Write out each line of the entries below that holds the word "FILT".

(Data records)
##########
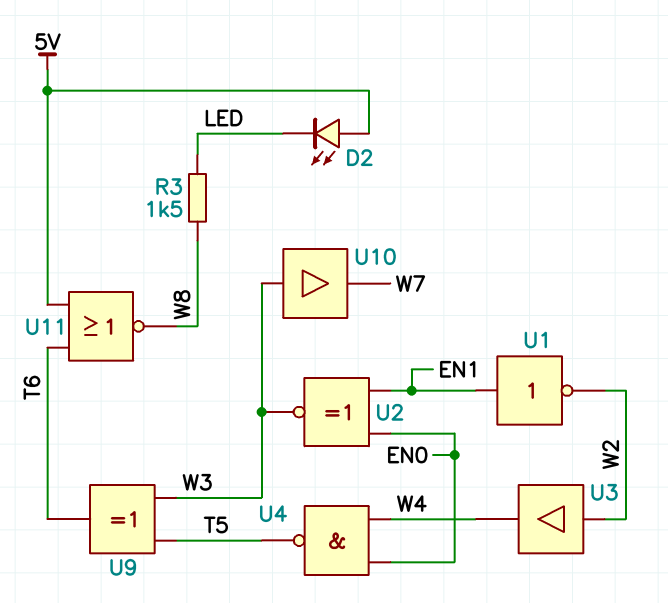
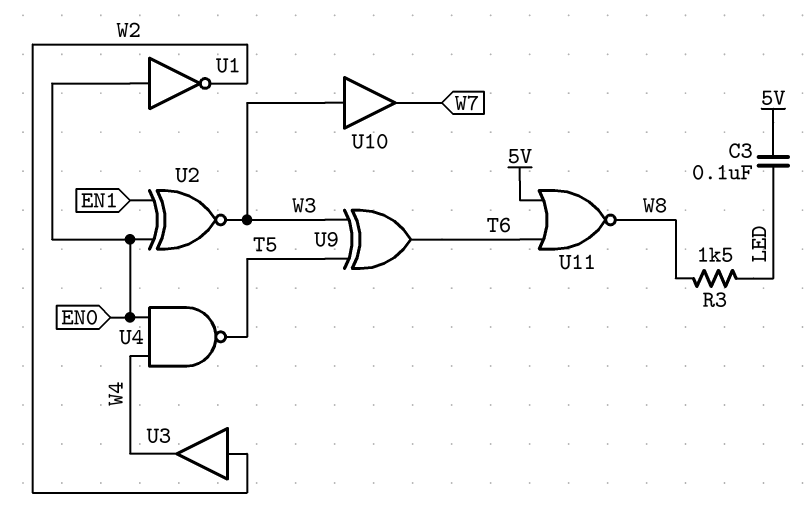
C3: none -> 100nF (5V, LED)
D2: LED (A 5V, K LED) -> none
U1: NOT (in EN1, out W2) -> NOT (in EN0, out W2)

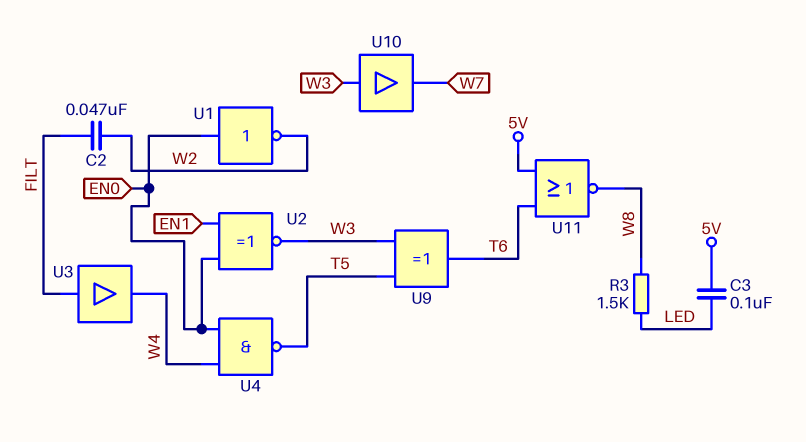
C2: none -> 47nF (FILT, W2)
U3: buffer (in W2, out W4) -> buffer (in FILT, out W4)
##########
__RESPONSE__.
C2: none -> 47nF (FILT, W2)
U3: buffer (in W2, out W4) -> buffer (in FILT, out W4)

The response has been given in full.